Task to carry out :: Exactly the lines from the one with "(184, 310) = (437, 582): white" through the end of the material are to be output, both included, with no other text.

Data records ::

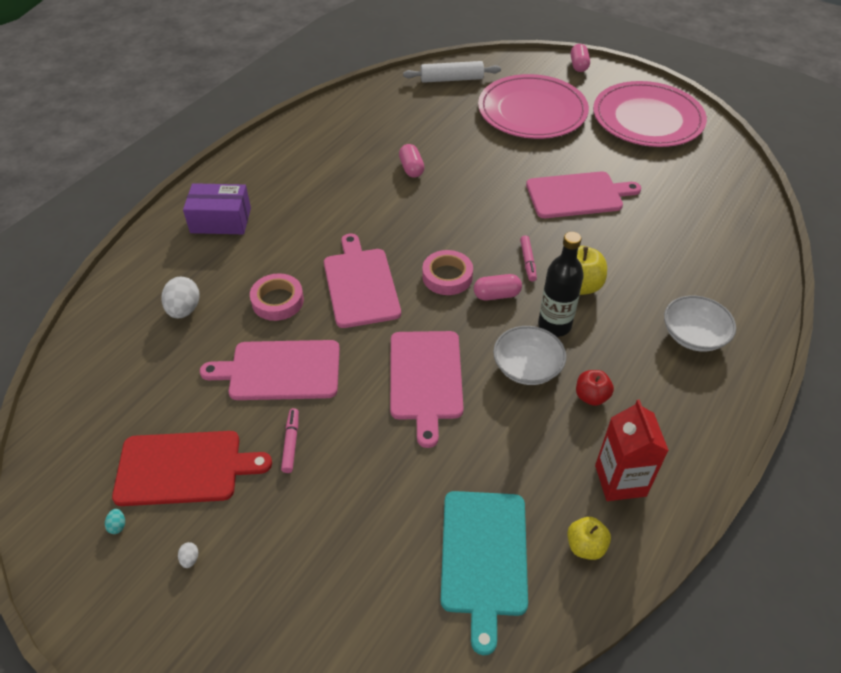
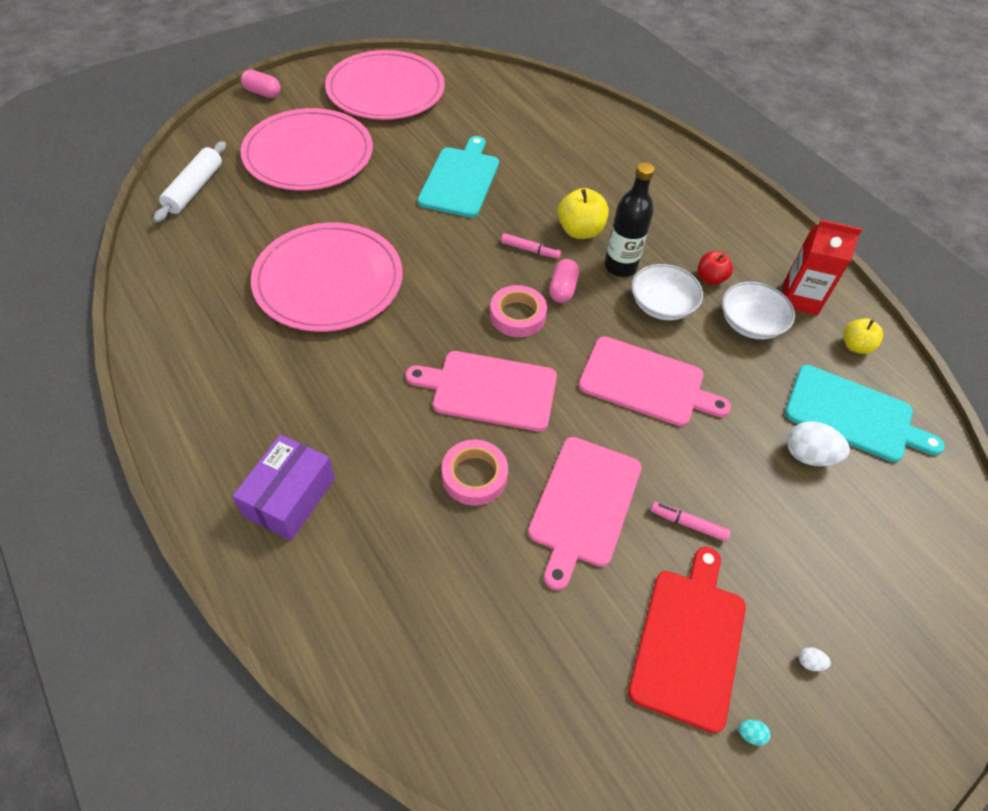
camera: 70 degrees left, 5 degrees up
(184, 310) = (437, 582): white egg -> white egg (808, 456)
(411, 168) = (328, 281): pink capsule -> pink plate
(577, 195) = (460, 180): pink cutting board -> turquoise cutting board
(693, 335) = (670, 191): white bowl -> white bowl (750, 323)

Completed task ::
(184, 310) = (437, 582): white egg -> white egg (808, 456)
(411, 168) = (328, 281): pink capsule -> pink plate
(577, 195) = (460, 180): pink cutting board -> turquoise cutting board
(693, 335) = (670, 191): white bowl -> white bowl (750, 323)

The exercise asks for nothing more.